◆ **DATOS REGISTRADOS**
————

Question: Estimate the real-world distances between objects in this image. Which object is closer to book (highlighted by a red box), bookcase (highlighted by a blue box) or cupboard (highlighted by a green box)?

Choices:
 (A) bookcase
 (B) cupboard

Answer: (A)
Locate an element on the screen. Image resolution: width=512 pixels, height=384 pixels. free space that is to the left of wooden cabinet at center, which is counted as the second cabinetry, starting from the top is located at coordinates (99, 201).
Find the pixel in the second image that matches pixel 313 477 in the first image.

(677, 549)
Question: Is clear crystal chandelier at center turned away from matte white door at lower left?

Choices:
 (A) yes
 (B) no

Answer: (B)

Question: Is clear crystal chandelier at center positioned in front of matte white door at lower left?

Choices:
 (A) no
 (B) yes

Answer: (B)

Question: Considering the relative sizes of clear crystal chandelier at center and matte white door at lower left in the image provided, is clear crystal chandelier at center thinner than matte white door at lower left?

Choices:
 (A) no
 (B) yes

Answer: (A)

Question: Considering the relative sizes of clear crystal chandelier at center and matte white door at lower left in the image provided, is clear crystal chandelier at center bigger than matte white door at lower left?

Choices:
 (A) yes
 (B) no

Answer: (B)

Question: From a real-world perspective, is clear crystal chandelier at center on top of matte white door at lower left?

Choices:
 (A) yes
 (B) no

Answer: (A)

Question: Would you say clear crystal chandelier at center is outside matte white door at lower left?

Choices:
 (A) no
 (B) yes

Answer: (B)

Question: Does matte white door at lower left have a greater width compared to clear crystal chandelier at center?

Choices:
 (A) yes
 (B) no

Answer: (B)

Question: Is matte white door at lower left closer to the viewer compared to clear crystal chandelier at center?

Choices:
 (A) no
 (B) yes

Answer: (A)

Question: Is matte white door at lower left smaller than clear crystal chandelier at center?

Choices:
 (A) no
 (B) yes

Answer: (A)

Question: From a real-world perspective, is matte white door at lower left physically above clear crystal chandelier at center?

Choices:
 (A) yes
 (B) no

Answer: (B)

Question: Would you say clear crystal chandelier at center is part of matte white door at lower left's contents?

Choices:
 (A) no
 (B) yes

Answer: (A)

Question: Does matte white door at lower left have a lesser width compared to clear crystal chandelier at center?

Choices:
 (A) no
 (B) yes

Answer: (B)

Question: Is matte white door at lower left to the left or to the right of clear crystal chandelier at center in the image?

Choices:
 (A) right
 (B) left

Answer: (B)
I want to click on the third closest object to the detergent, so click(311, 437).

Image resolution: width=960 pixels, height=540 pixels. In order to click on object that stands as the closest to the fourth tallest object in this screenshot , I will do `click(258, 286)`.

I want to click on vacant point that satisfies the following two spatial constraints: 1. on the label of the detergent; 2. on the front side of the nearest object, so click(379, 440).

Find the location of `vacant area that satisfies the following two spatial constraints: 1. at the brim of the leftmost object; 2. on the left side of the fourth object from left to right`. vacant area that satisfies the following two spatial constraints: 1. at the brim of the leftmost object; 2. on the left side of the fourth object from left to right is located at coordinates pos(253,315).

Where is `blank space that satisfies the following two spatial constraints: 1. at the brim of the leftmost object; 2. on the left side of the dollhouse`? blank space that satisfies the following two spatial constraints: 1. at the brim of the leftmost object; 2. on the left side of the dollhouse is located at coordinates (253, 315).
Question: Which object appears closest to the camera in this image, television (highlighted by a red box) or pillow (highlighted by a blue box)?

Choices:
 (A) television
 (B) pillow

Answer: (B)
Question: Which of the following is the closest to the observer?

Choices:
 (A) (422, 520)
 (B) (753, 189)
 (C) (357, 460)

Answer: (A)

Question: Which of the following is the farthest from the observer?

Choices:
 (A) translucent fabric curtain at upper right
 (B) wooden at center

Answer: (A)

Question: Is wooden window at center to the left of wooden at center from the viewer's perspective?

————

◆ **TRABAJO PENDIENTE**
Presenta todas las líneas de los datos anteriores como una lista numerada y omite las líneas en blanco.

◆ **RESPUESTA DE LA TAREA**
1. Question: Estimate the real-world distances between objects in this image. Which object is closer to book (highlighted by a red box), bookcase (highlighted by a blue box) or cupboard (highlighted by a green box)?
2. Choices:
3.  (A) bookcase
4.  (B) cupboard
5. Answer: (A)
6. Locate an element on the screen. Image resolution: width=512 pixels, height=384 pixels. free space that is to the left of wooden cabinet at center, which is counted as the second cabinetry, starting from the top is located at coordinates (99, 201).
7. Find the pixel in the second image that matches pixel 313 477 in the first image.
8. (677, 549)
9. Question: Is clear crystal chandelier at center turned away from matte white door at lower left?
10. Choices:
11.  (A) yes
12.  (B) no
13. Answer: (B)
14. Question: Is clear crystal chandelier at center positioned in front of matte white door at lower left?
15. Choices:
16.  (A) no
17.  (B) yes
18. Answer: (B)
19. Question: Considering the relative sizes of clear crystal chandelier at center and matte white door at lower left in the image provided, is clear crystal chandelier at center thinner than matte white door at lower left?
20. Choices:
21.  (A) no
22.  (B) yes
23. Answer: (A)
24. Question: Considering the relative sizes of clear crystal chandelier at center and matte white door at lower left in the image provided, is clear crystal chandelier at center bigger than matte white door at lower left?
25. Choices:
26.  (A) yes
27.  (B) no
28. Answer: (B)
29. Question: From a real-world perspective, is clear crystal chandelier at center on top of matte white door at lower left?
30. Choices:
31.  (A) yes
32.  (B) no
33. Answer: (A)
34. Question: Would you say clear crystal chandelier at center is outside matte white door at lower left?
35. Choices:
36.  (A) no
37.  (B) yes
38. Answer: (B)
39. Question: Does matte white door at lower left have a greater width compared to clear crystal chandelier at center?
40. Choices:
41.  (A) yes
42.  (B) no
43. Answer: (B)
44. Question: Is matte white door at lower left closer to the viewer compared to clear crystal chandelier at center?
45. Choices:
46.  (A) no
47.  (B) yes
48. Answer: (A)
49. Question: Is matte white door at lower left smaller than clear crystal chandelier at center?
50. Choices:
51.  (A) no
52.  (B) yes
53. Answer: (A)
54. Question: From a real-world perspective, is matte white door at lower left physically above clear crystal chandelier at center?
55. Choices:
56.  (A) yes
57.  (B) no
58. Answer: (B)
59. Question: Would you say clear crystal chandelier at center is part of matte white door at lower left's contents?
60. Choices:
61.  (A) no
62.  (B) yes
63. Answer: (A)
64. Question: Does matte white door at lower left have a lesser width compared to clear crystal chandelier at center?
65. Choices:
66.  (A) no
67.  (B) yes
68. Answer: (B)
69. Question: Is matte white door at lower left to the left or to the right of clear crystal chandelier at center in the image?
70. Choices:
71.  (A) right
72.  (B) left
73. Answer: (B)
74. I want to click on the third closest object to the detergent, so click(311, 437).
75. Image resolution: width=960 pixels, height=540 pixels. In order to click on object that stands as the closest to the fourth tallest object in this screenshot , I will do `click(258, 286)`.
76. I want to click on vacant point that satisfies the following two spatial constraints: 1. on the label of the detergent; 2. on the front side of the nearest object, so click(379, 440).
77. Find the location of `vacant area that satisfies the following two spatial constraints: 1. at the brim of the leftmost object; 2. on the left side of the fourth object from left to right`. vacant area that satisfies the following two spatial constraints: 1. at the brim of the leftmost object; 2. on the left side of the fourth object from left to right is located at coordinates pos(253,315).
78. Where is `blank space that satisfies the following two spatial constraints: 1. at the brim of the leftmost object; 2. on the left side of the dollhouse`? blank space that satisfies the following two spatial constraints: 1. at the brim of the leftmost object; 2. on the left side of the dollhouse is located at coordinates (253, 315).
79. Question: Which object appears closest to the camera in this image, television (highlighted by a red box) or pillow (highlighted by a blue box)?
80. Choices:
81.  (A) television
82.  (B) pillow
83. Answer: (B)
84. Question: Which of the following is the closest to the observer?
85. Choices:
86.  (A) (422, 520)
87.  (B) (753, 189)
88.  (C) (357, 460)
89. Answer: (A)
90. Question: Which of the following is the farthest from the observer?
91. Choices:
92.  (A) translucent fabric curtain at upper right
93.  (B) wooden at center
94. Answer: (A)
95. Question: Is wooden window at center to the left of wooden at center from the viewer's perspective?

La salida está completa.